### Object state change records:
---*---

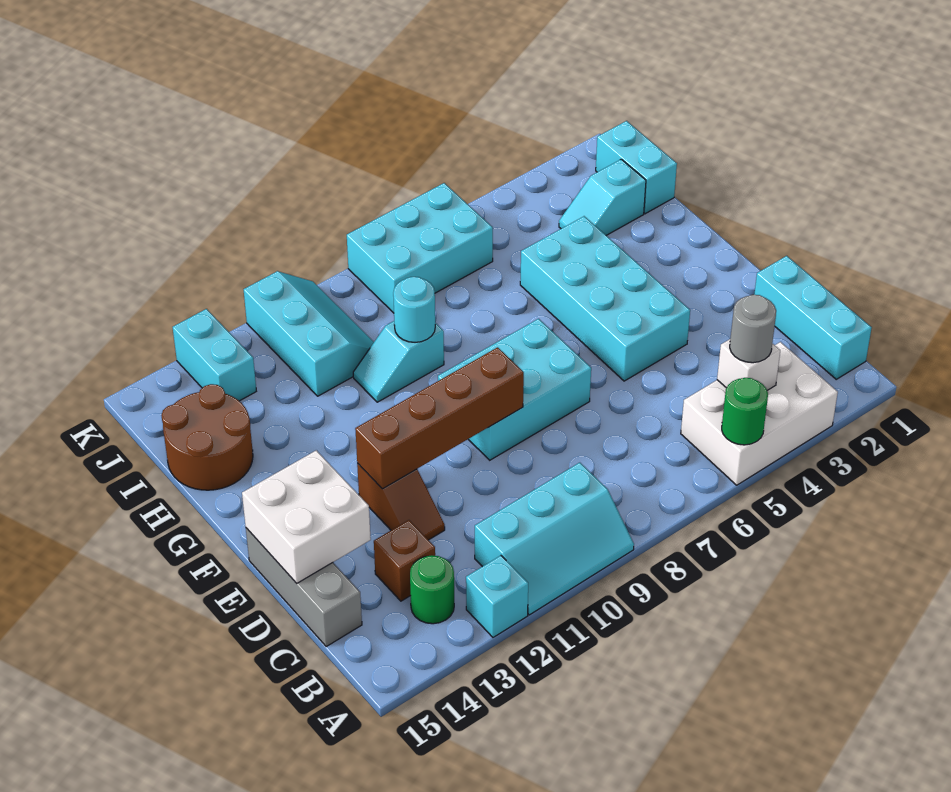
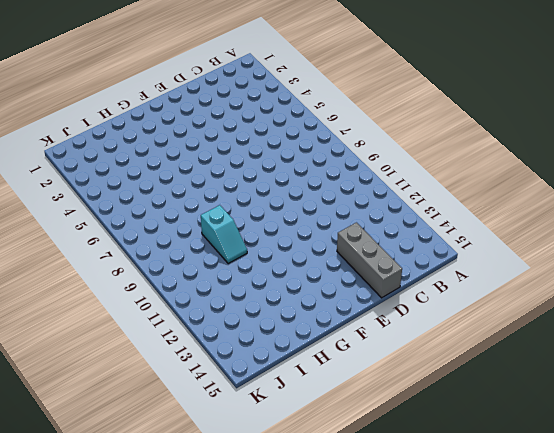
grey 1x3 brick [337,223,402,298] -> grey 1x3 brick turned to [246,528,362,647]
none -> white 2x3 brick [681,342,838,485]
none -> cyan 2x3 slope [475,463,634,615]
none -> cyan 1x1 brick [466,556,528,637]

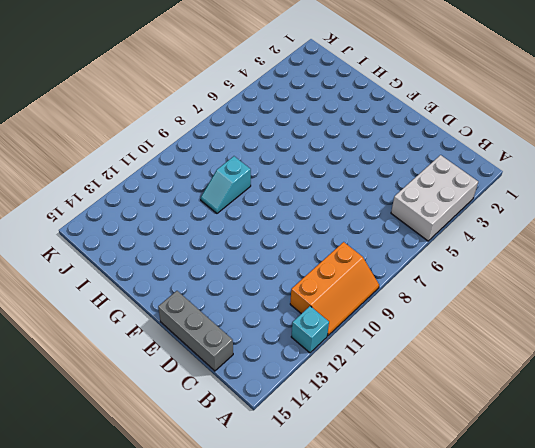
orange 2x3 slope [290,242,379,336] -> cyan 2x3 slope [475,463,634,615]
none -> cyan 1x3 brick [754,256,872,379]
none -> green 1x1 round brick [410,555,454,624]
none -> brown 1x1 brick [374,520,435,601]

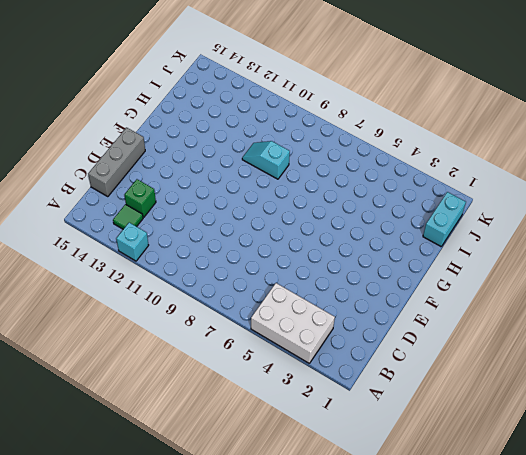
green 1x1 tile [113,204,143,229] -> green 1x1 round brick [410,555,454,624]
green 1x1 brick [125,179,156,217] -> brown 1x1 brick [374,520,435,601]
none -> cyan 2x3 slope [475,463,634,615]
none -> cyan 1x3 brick [754,256,872,379]
none -> brown 1x2 slope [357,463,445,540]

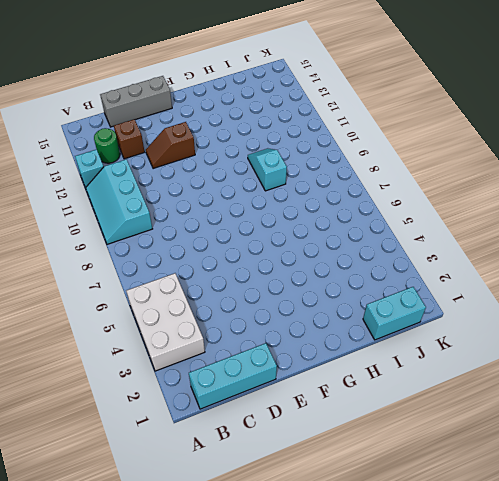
none -> cyan 2x4 brick [520,216,690,381]
none -> cyan 2x3 brick [438,319,591,460]
none -> brown 2x2 round brick [161,384,253,490]

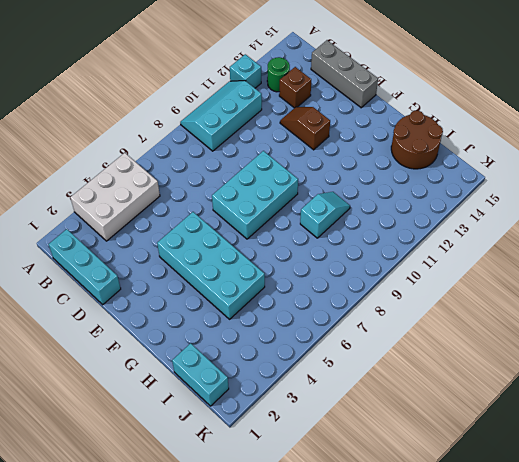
none -> cyan 1x2 slope [559,159,646,236]
none -> cyan 2x3 slope [244,271,374,396]
none -> cyan 2x3 brick [347,183,493,313]

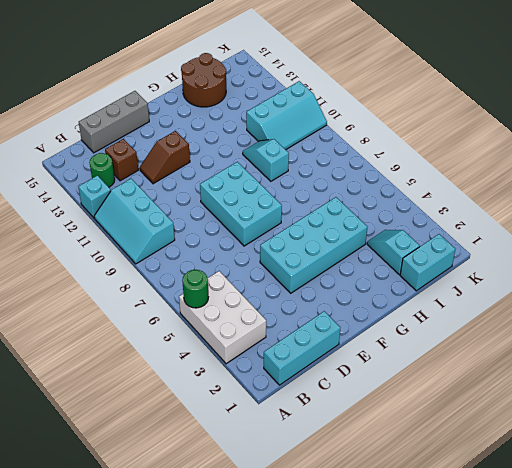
none -> cyan 2x3 brick [347,183,493,313]
none -> cyan 1x2 brick [173,309,256,401]
none -> white 1x1 brick [717,339,780,390]

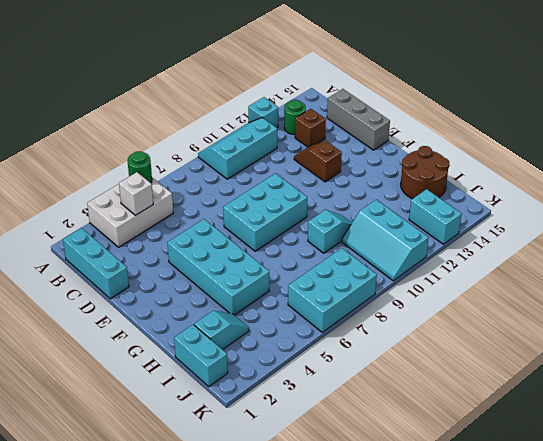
none -> white 2x2 brick [242,450,371,583]
none -> brown 1x4 brick [355,347,524,489]
none -> cyan 1x1 round brick [393,277,435,342]

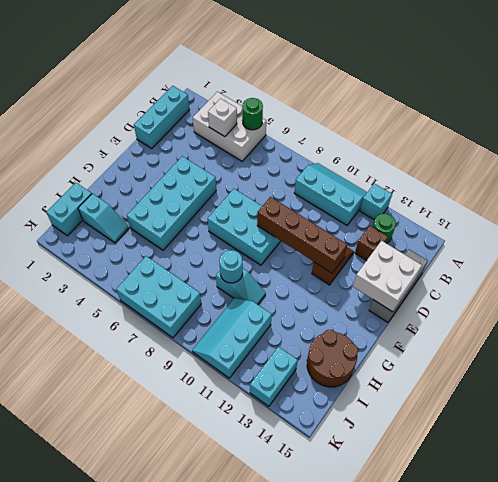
none -> grey 1x1 round brick [730,295,776,363]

---*---

Please restate the entries word for word. Skip the pictures.

### SOLUTION TO THE EXERCISE:
grey 1x3 brick [337,223,402,298] -> grey 1x3 brick turned to [246,528,362,647]
none -> white 2x3 brick [681,342,838,485]
none -> cyan 2x3 slope [475,463,634,615]
none -> cyan 1x1 brick [466,556,528,637]

orange 2x3 slope [290,242,379,336] -> cyan 2x3 slope [475,463,634,615]
none -> cyan 1x3 brick [754,256,872,379]
none -> green 1x1 round brick [410,555,454,624]
none -> brown 1x1 brick [374,520,435,601]

green 1x1 tile [113,204,143,229] -> green 1x1 round brick [410,555,454,624]
green 1x1 brick [125,179,156,217] -> brown 1x1 brick [374,520,435,601]
none -> cyan 2x3 slope [475,463,634,615]
none -> cyan 1x3 brick [754,256,872,379]
none -> brown 1x2 slope [357,463,445,540]

none -> cyan 2x4 brick [520,216,690,381]
none -> cyan 2x3 brick [438,319,591,460]
none -> brown 2x2 round brick [161,384,253,490]

none -> cyan 1x2 slope [559,159,646,236]
none -> cyan 2x3 slope [244,271,374,396]
none -> cyan 2x3 brick [347,183,493,313]

none -> cyan 2x3 brick [347,183,493,313]
none -> cyan 1x2 brick [173,309,256,401]
none -> white 1x1 brick [717,339,780,390]

none -> white 2x2 brick [242,450,371,583]
none -> brown 1x4 brick [355,347,524,489]
none -> cyan 1x1 round brick [393,277,435,342]

none -> grey 1x1 round brick [730,295,776,363]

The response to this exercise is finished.